[DATA FOR ANALYSIS Boundary: Start]

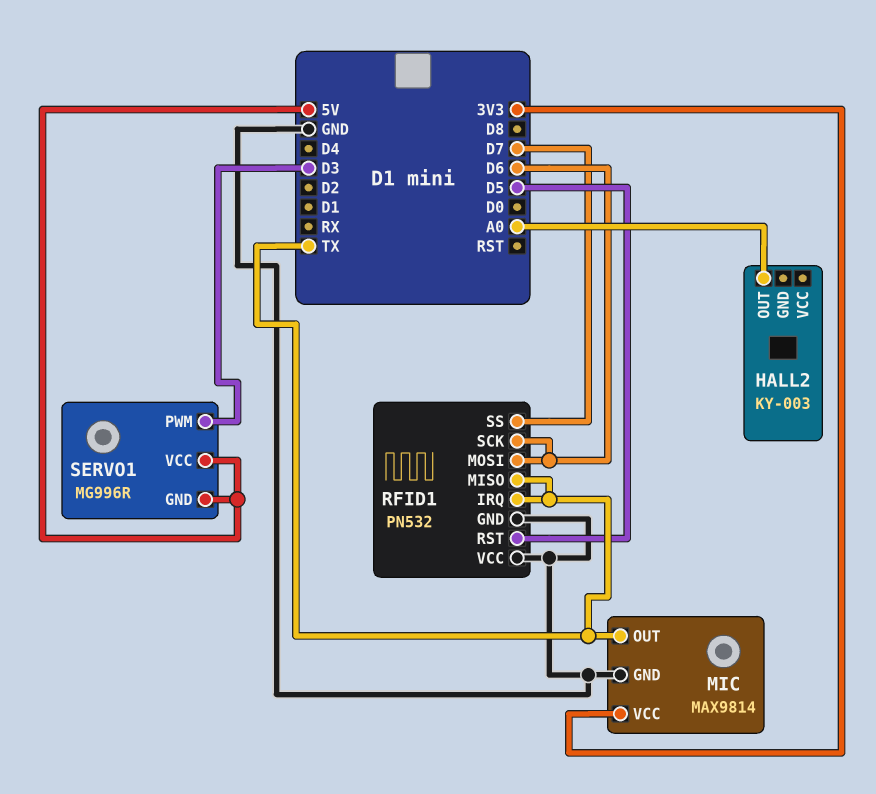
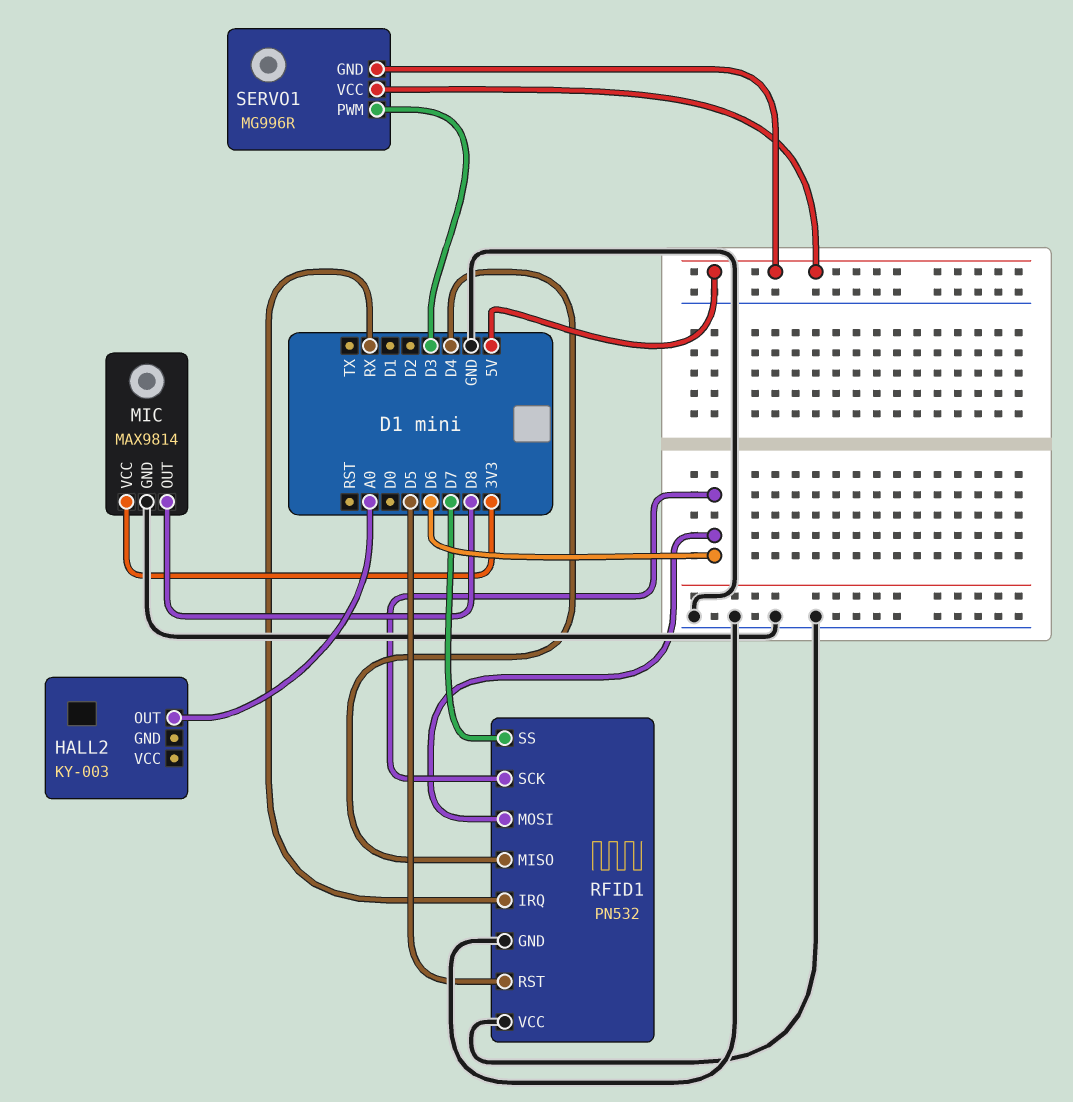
MIC pin OUT: TX -> D8
RFID1 pin IRQ: TX -> RX
RFID1 pin MISO: TX -> D4

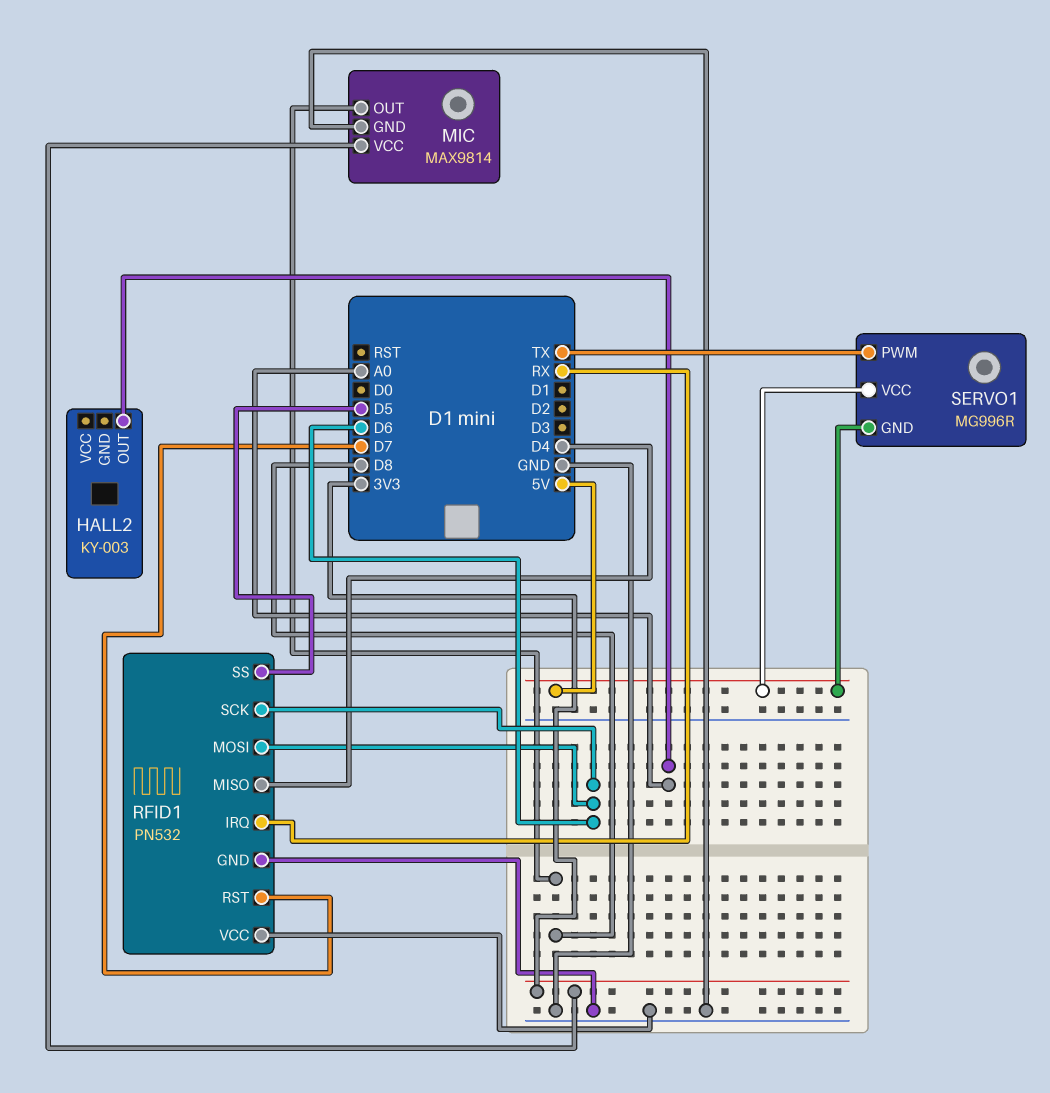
RFID1 pin RST: D5 -> D7
RFID1 pin SS: D7 -> D5
SERVO1 pin PWM: D3 -> TX

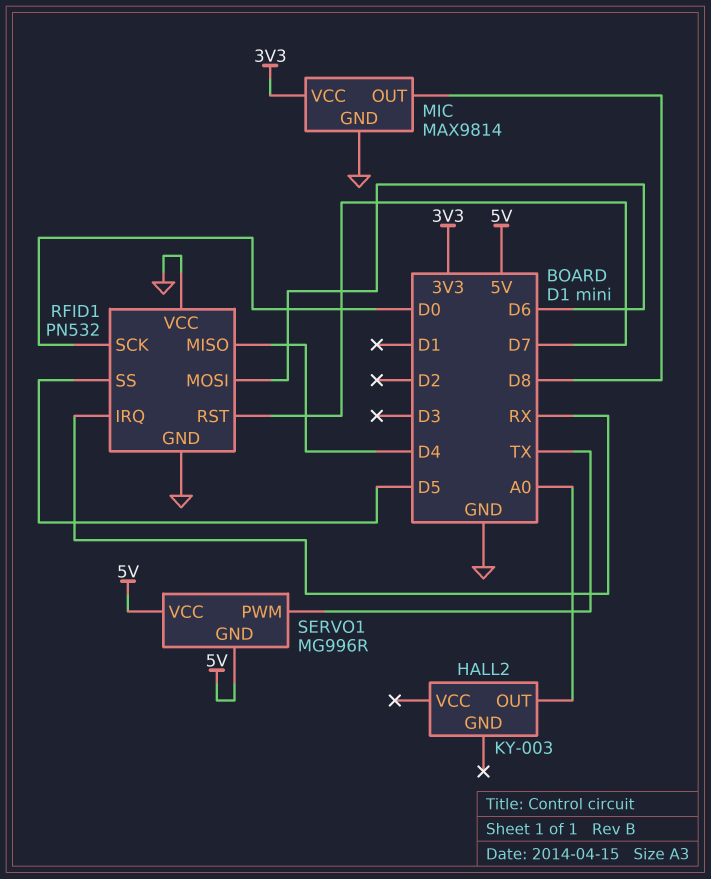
RFID1 pin SCK: D6 -> D0

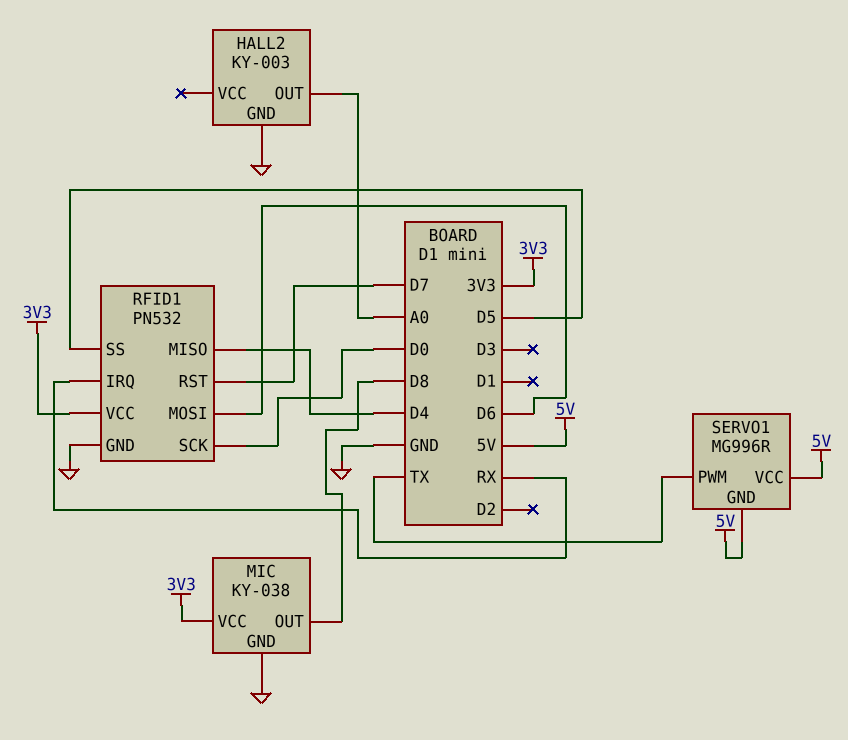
HALL2 pin GND: none -> GND
MIC: MAX9814 -> KY-038
RFID1 pin VCC: GND -> 3V3

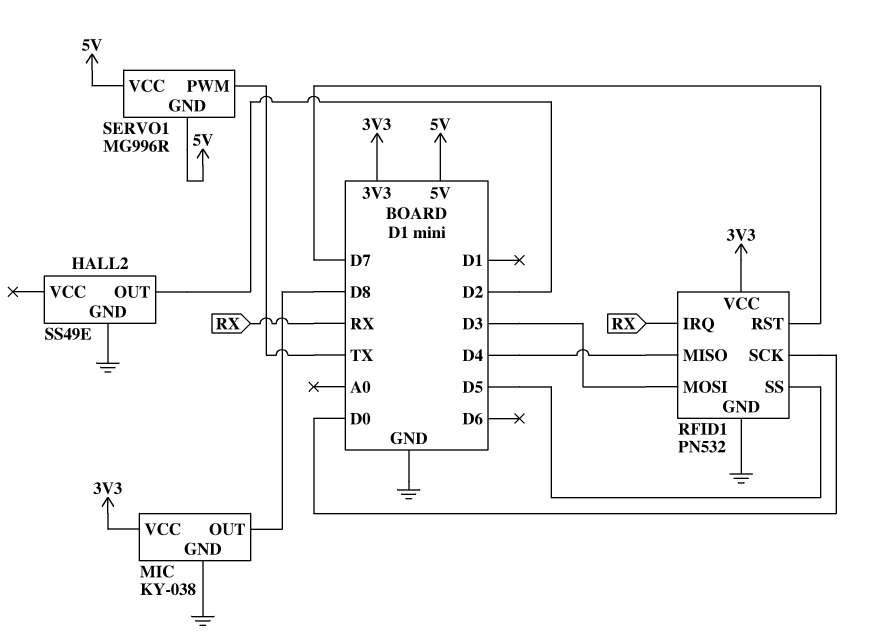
HALL2: KY-003 -> SS49E
HALL2 pin OUT: A0 -> D2
RFID1 pin MOSI: D6 -> D3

[DATA FOR ANALYSIS Boundary: End]

> WORK REQUIRED
Starting at the line that holds "RFID1 pin RST: D5 -> D7" and stopping at the last line of the listing above, write out each line exactly as it appears, and omit the pictures.

> RESULT OF THE TASK
RFID1 pin RST: D5 -> D7
RFID1 pin SS: D7 -> D5
SERVO1 pin PWM: D3 -> TX

RFID1 pin SCK: D6 -> D0

HALL2 pin GND: none -> GND
MIC: MAX9814 -> KY-038
RFID1 pin VCC: GND -> 3V3

HALL2: KY-003 -> SS49E
HALL2 pin OUT: A0 -> D2
RFID1 pin MOSI: D6 -> D3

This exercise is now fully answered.